Top of EXERCISE MATERIALS

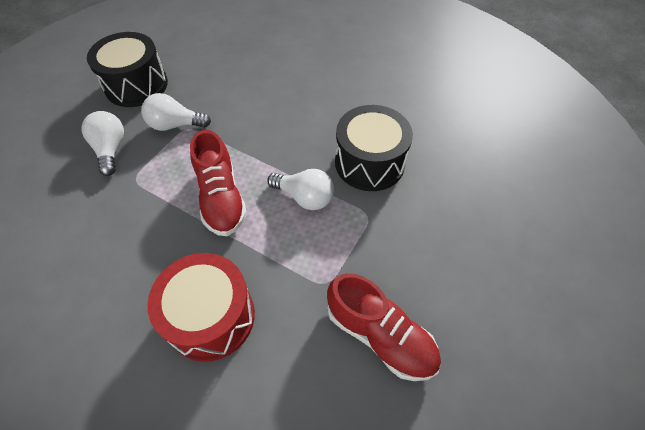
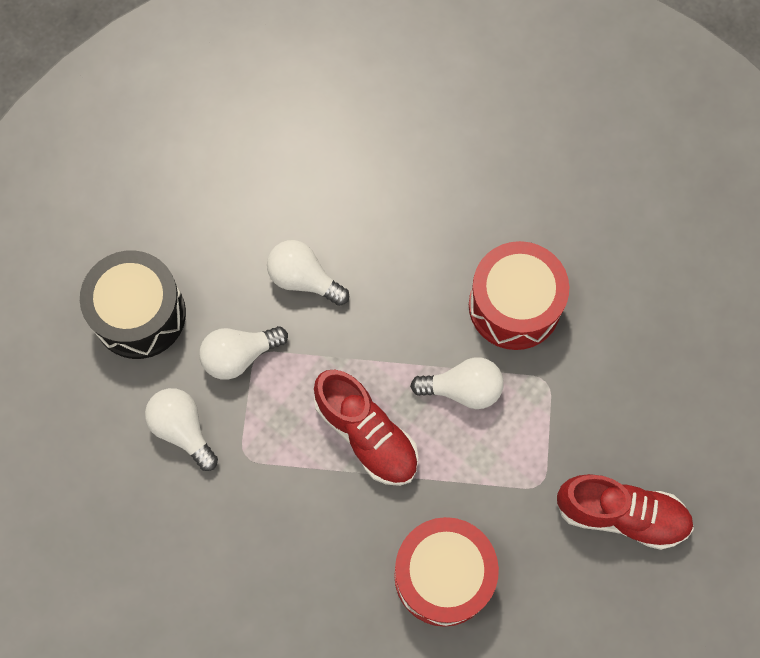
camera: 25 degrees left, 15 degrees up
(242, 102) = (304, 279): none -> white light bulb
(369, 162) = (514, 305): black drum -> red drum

Bottom of EXERCISE MATERIALS
Top of EXERCISE MATERIALS

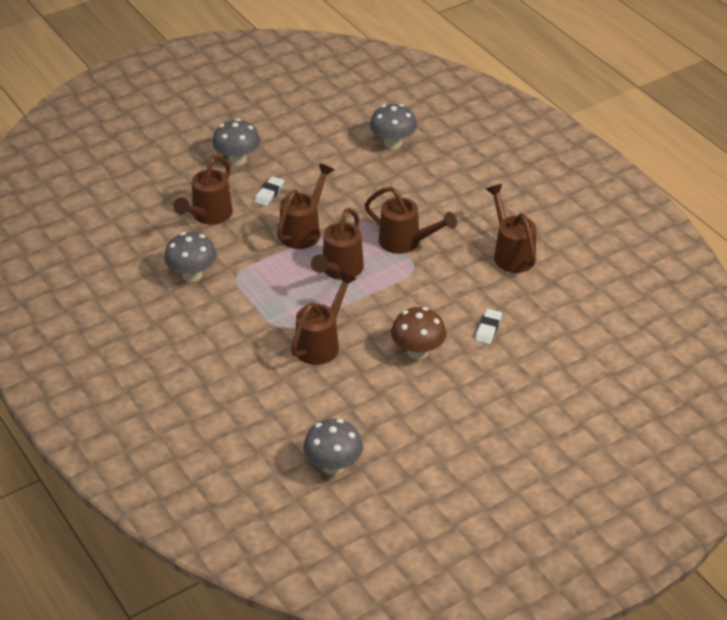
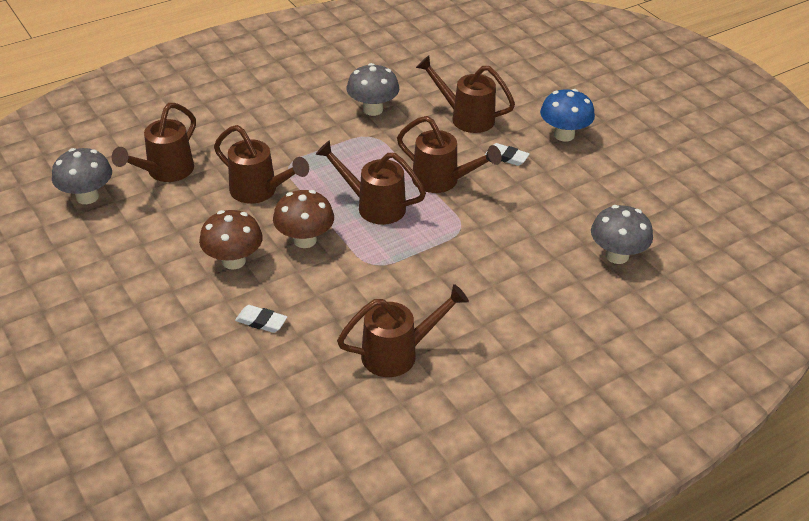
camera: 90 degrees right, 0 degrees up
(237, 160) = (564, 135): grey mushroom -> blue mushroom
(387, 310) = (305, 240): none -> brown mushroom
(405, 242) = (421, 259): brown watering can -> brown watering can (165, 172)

Bottom of EXERCISE MATERIALS
Top of EXERCISE MATERIALS

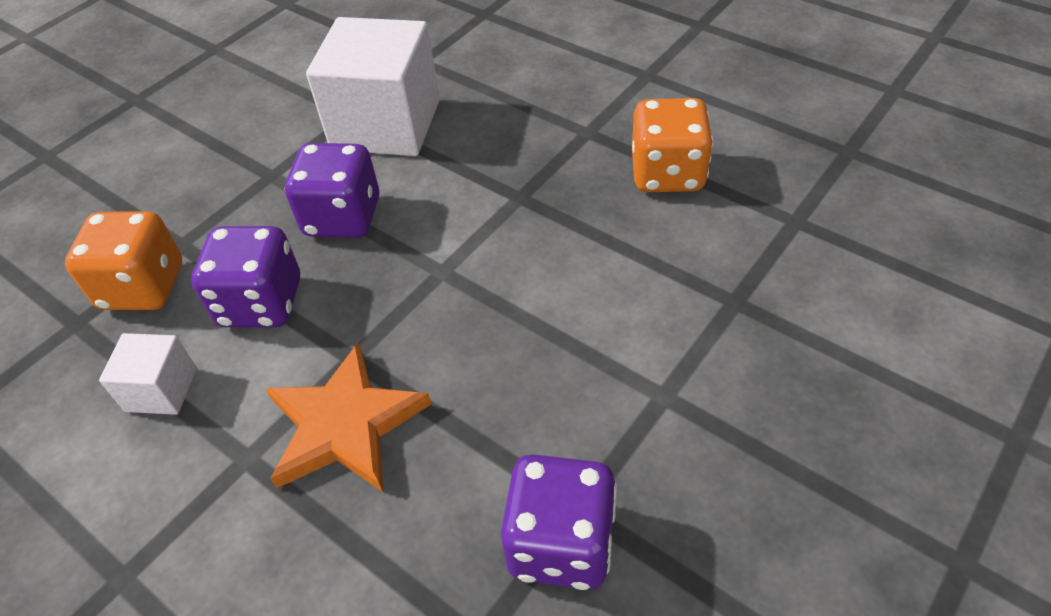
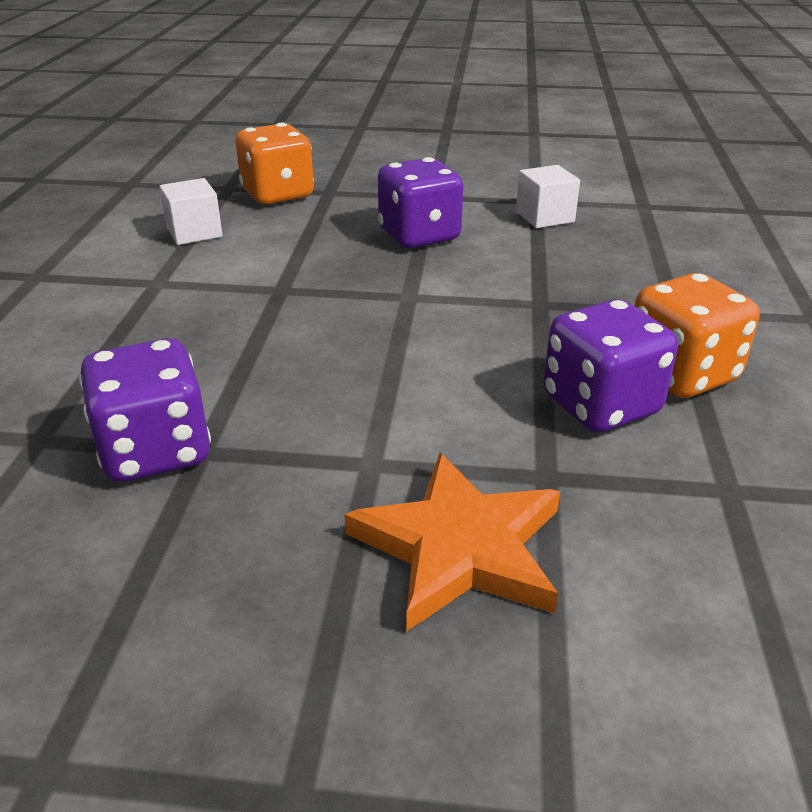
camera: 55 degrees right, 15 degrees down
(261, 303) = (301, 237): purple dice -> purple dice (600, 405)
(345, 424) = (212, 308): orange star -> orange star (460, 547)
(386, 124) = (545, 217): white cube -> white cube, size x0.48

Bottom of EXERCISE MATERIALS

### ASSIGNED TASK
Set down only the lines above that fall between the line holding "(242, 102) = (304, 279): none" and the line holding "(369, 162) = (514, 305): black", inclusive, keeping each exact.

### RESPONSE
(242, 102) = (304, 279): none -> white light bulb
(369, 162) = (514, 305): black drum -> red drum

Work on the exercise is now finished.